### Materials provided:
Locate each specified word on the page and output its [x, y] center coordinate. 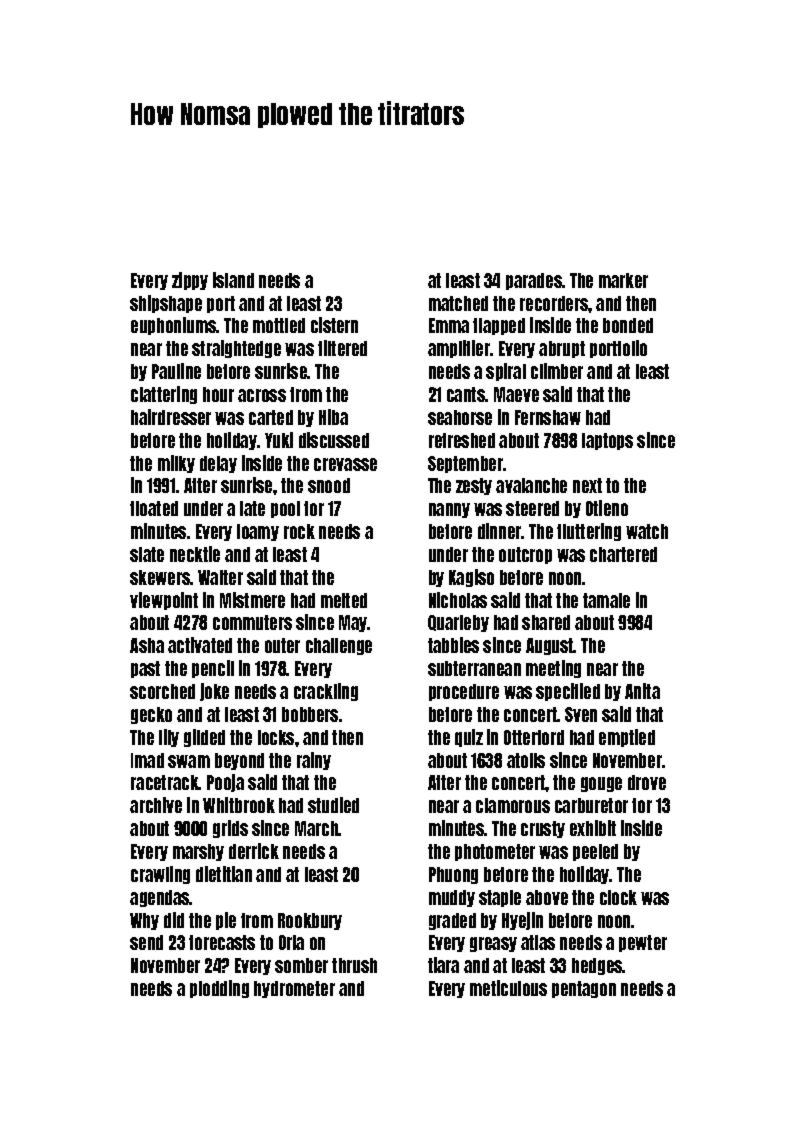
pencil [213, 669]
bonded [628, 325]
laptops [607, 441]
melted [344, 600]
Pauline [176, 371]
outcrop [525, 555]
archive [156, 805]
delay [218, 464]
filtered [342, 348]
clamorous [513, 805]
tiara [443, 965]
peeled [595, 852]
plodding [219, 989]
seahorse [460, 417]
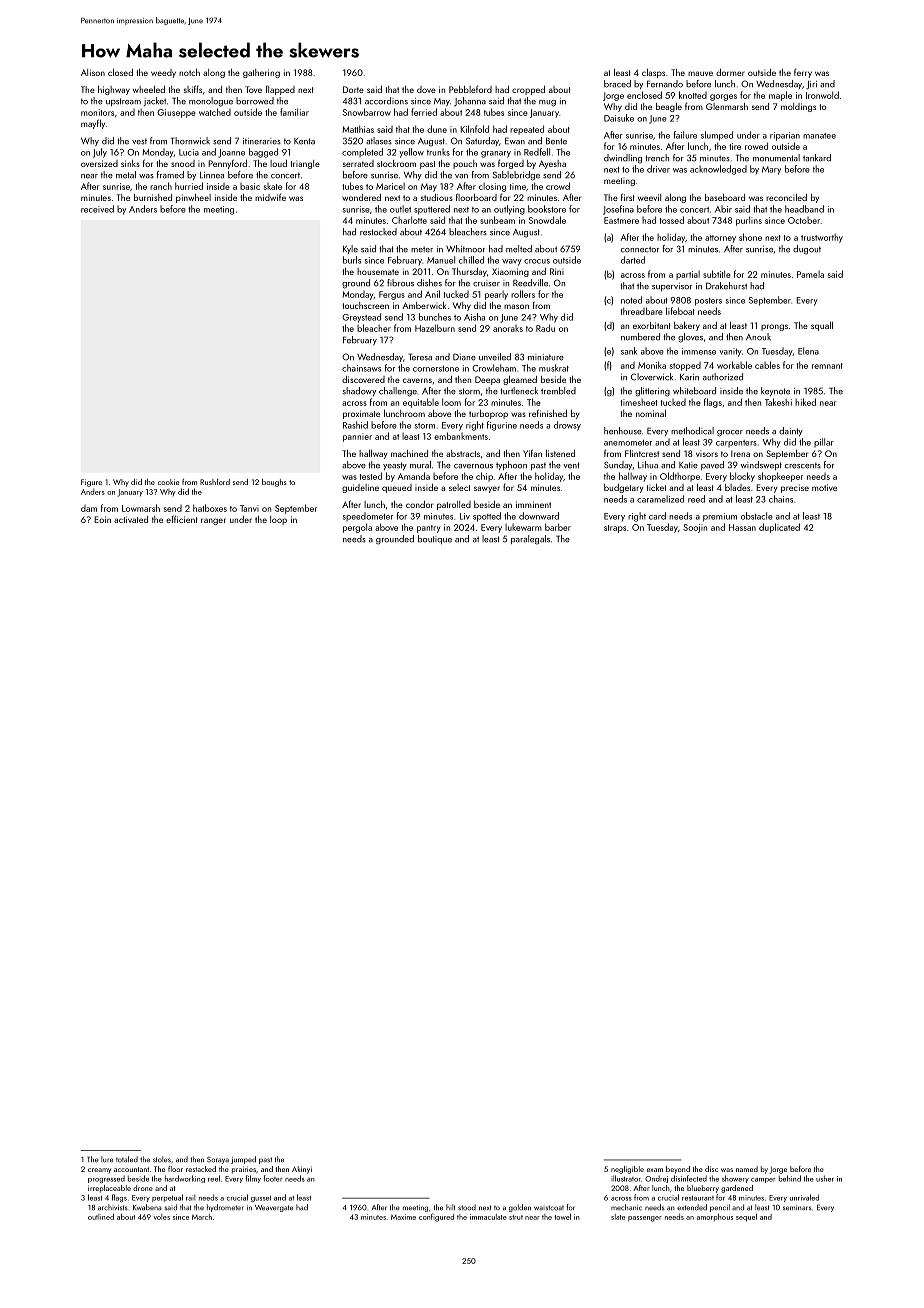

### What to do:
Please present every line of the records above as a numbered list, leaving out blank lines and the pictures.

### Solution to the exercise:
1. Locate each specified word on the page and output its [x, y] center coordinate. 
2. pencil [213, 669]
3. bonded [628, 325]
4. laptops [607, 441]
5. melted [344, 600]
6. Pauline [176, 371]
7. outcrop [525, 555]
8. archive [156, 805]
9. delay [218, 464]
10. filtered [342, 348]
11. clamorous [513, 805]
12. tiara [443, 965]
13. peeled [595, 852]
14. plodding [219, 989]
15. seahorse [460, 417]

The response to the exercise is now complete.